:: Exercise ::
No picture should appear in the copy. Transcribe exactly, and only, the lines from the one with "C4: 68nF (GND, VSS) -> 100nF (GND, VSS)" through the last line of the data below.

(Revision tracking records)

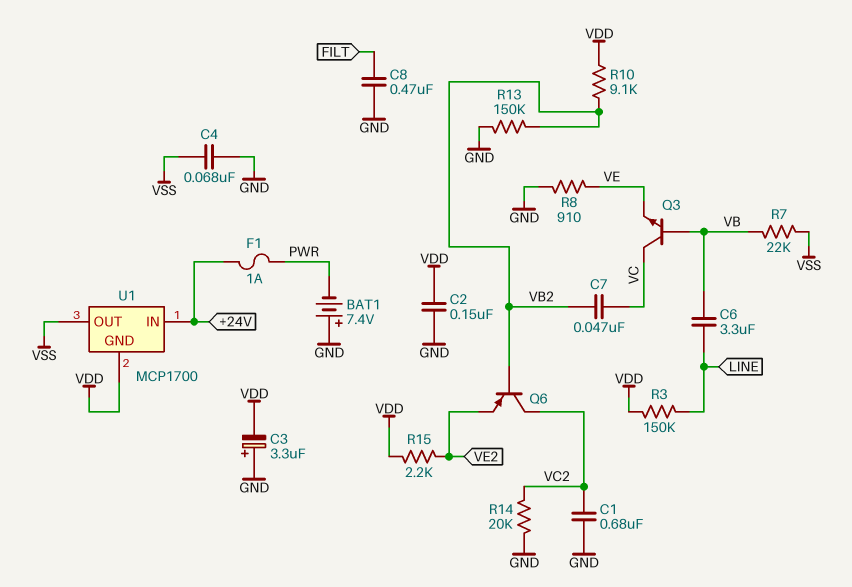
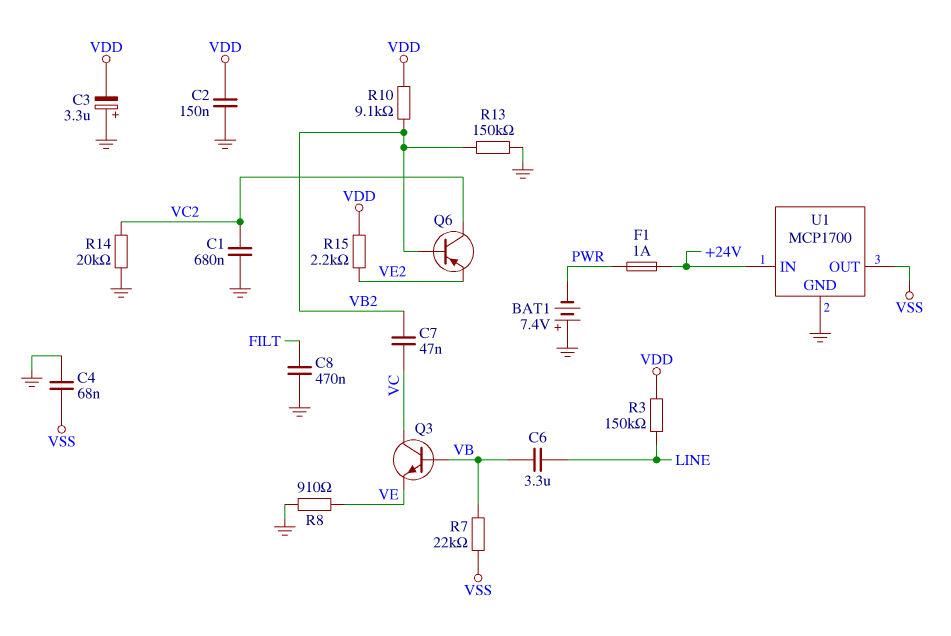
U1 pin GND: VDD -> GND

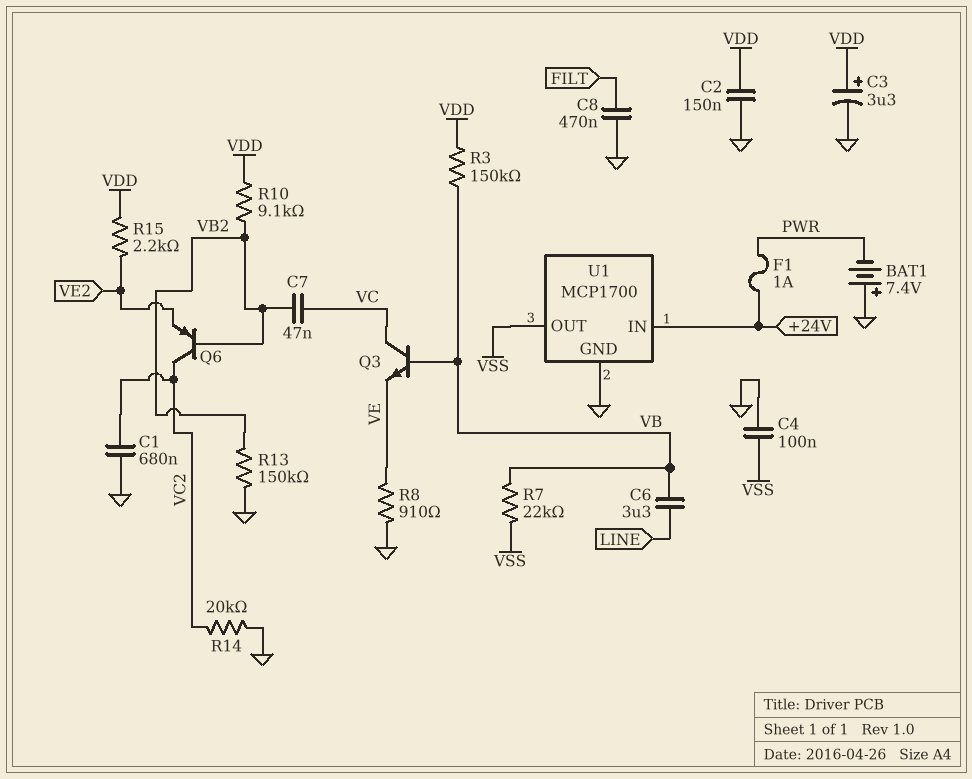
C3: 3.3uF (plus GND, minus VDD) -> 3.3uF (plus VDD, minus GND)
C4: 68nF (GND, VSS) -> 100nF (GND, VSS)
R3: 150k (LINE, VDD) -> 150k (VB, VDD)

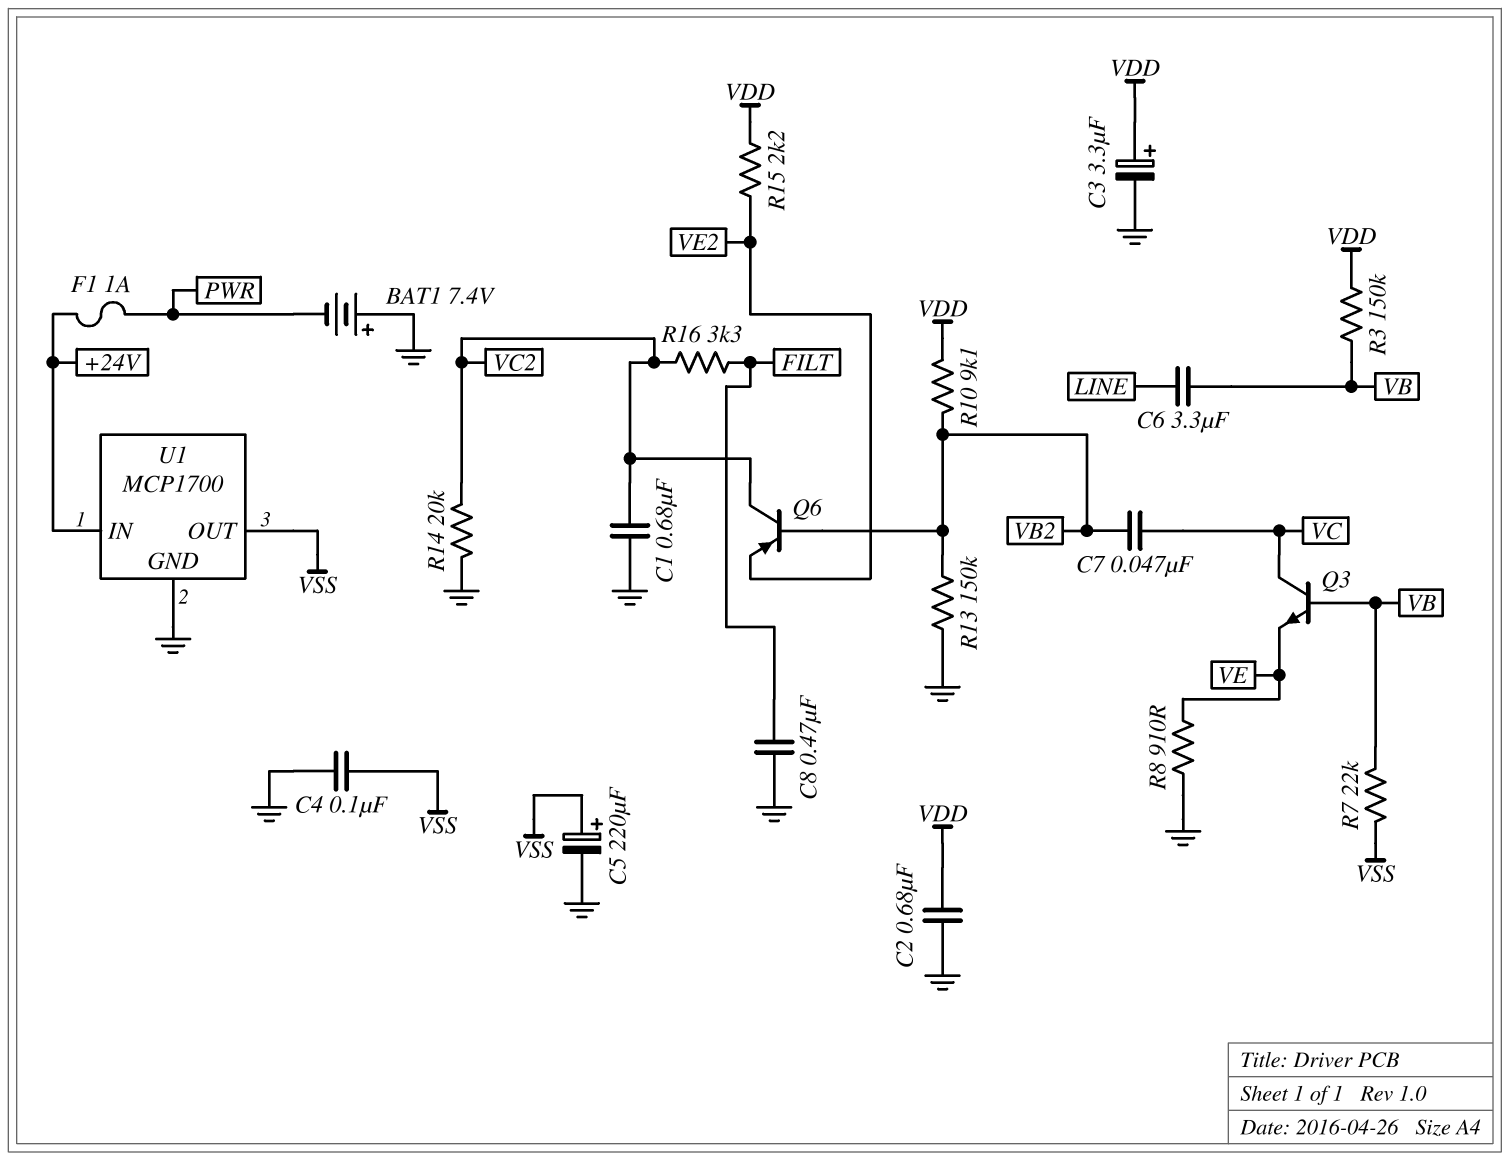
C2: 150nF (GND, VDD) -> 680nF (GND, VDD)
C5: none -> 220uF (plus VSS, minus GND)
R16: none -> 3.3k (FILT, VC2)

:: Task response ::
C4: 68nF (GND, VSS) -> 100nF (GND, VSS)
R3: 150k (LINE, VDD) -> 150k (VB, VDD)

C2: 150nF (GND, VDD) -> 680nF (GND, VDD)
C5: none -> 220uF (plus VSS, minus GND)
R16: none -> 3.3k (FILT, VC2)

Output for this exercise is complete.